**EXERCISE AIM:** Restate all the entries exactly as they appear, apart from the pictures.

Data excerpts

---

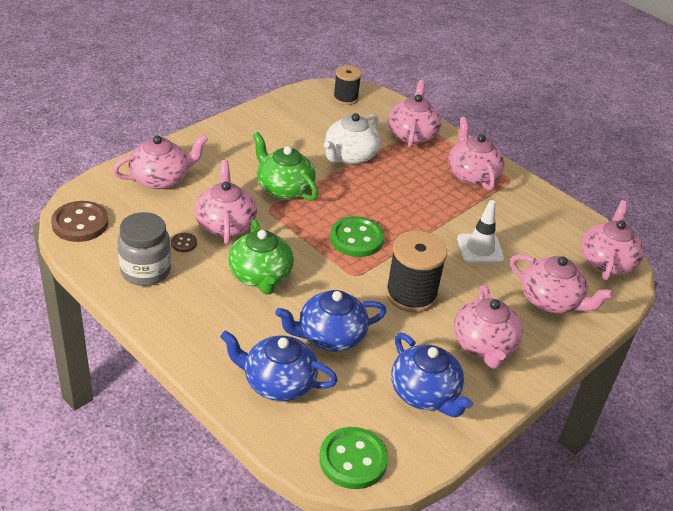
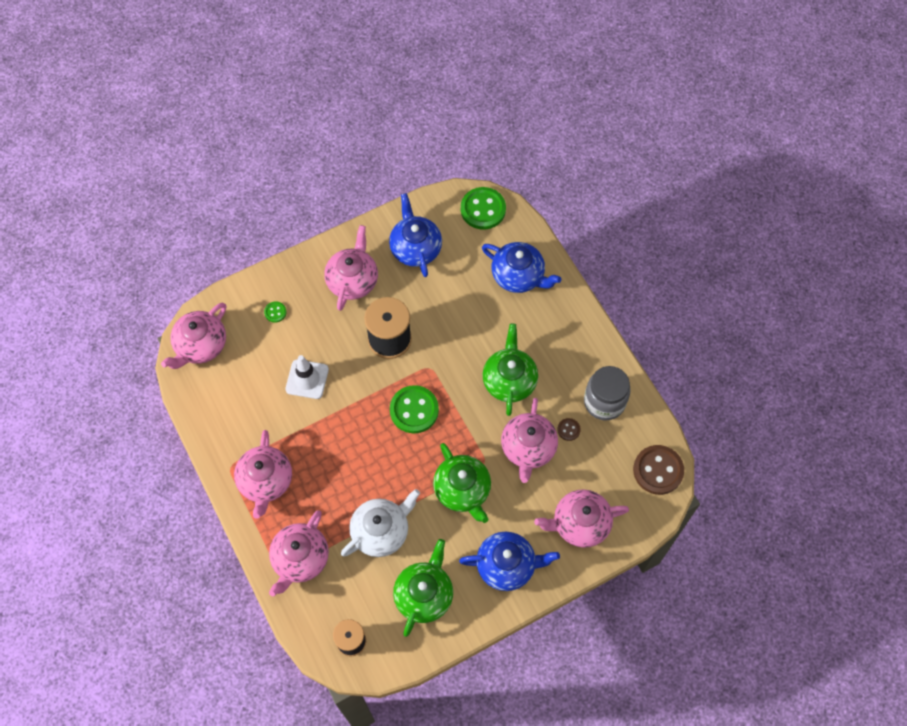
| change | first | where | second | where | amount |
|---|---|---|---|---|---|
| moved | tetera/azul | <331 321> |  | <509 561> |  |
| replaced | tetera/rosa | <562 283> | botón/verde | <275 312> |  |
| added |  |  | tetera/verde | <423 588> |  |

---

**ANSWER BOX:**
| change | first | where | second | where | amount |
|---|---|---|---|---|---|
| moved | tetera/azul | <331 321> |  | <509 561> |  |
| replaced | tetera/rosa | <562 283> | botón/verde | <275 312> |  |
| added |  |  | tetera/verde | <423 588> |  |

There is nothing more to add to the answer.